__EXERCISE PROMPT__:
Start with the line containing "purple box [390,27,491,128]" and write out each line through the end of the listing, exactly as given.

__DATA PROVIDED__:
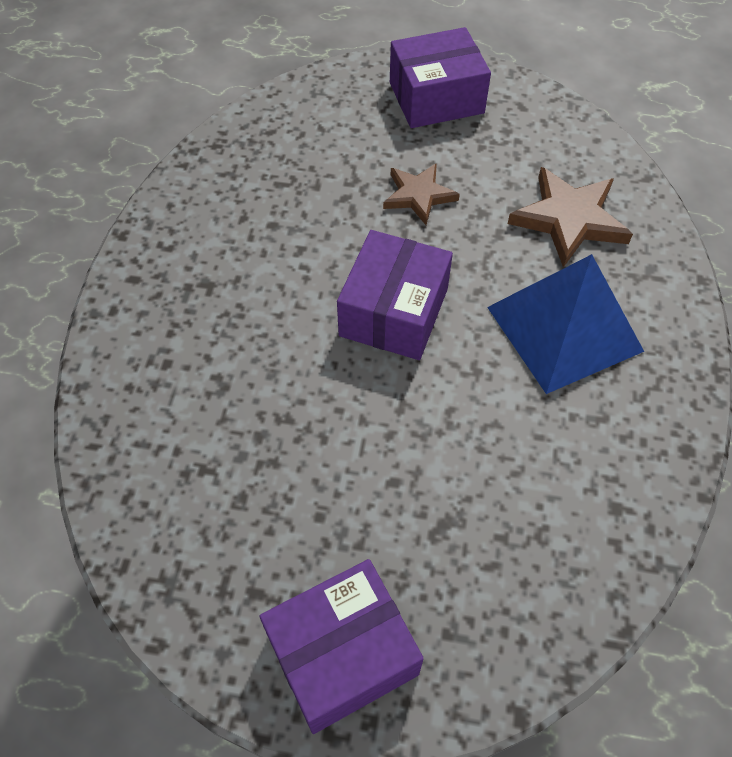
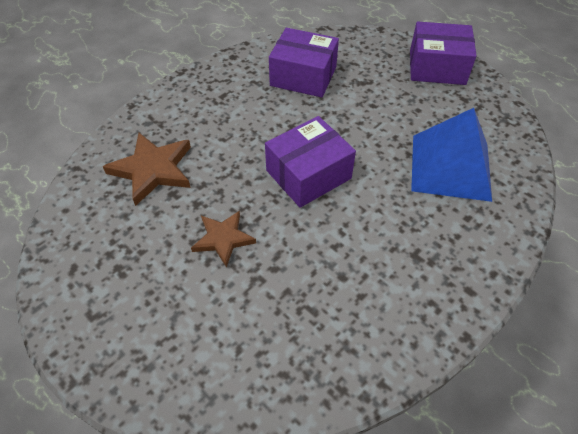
camera: 145 degrees left, 5 degrees down
purple box [390,27,491,128] -> purple box moved to [269,28,339,98]
blue pyramid [487,254,644,394] -> blue pyramid moved to [411,108,492,202]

__TASK ANSWER__:
purple box [390,27,491,128] -> purple box moved to [269,28,339,98]
blue pyramid [487,254,644,394] -> blue pyramid moved to [411,108,492,202]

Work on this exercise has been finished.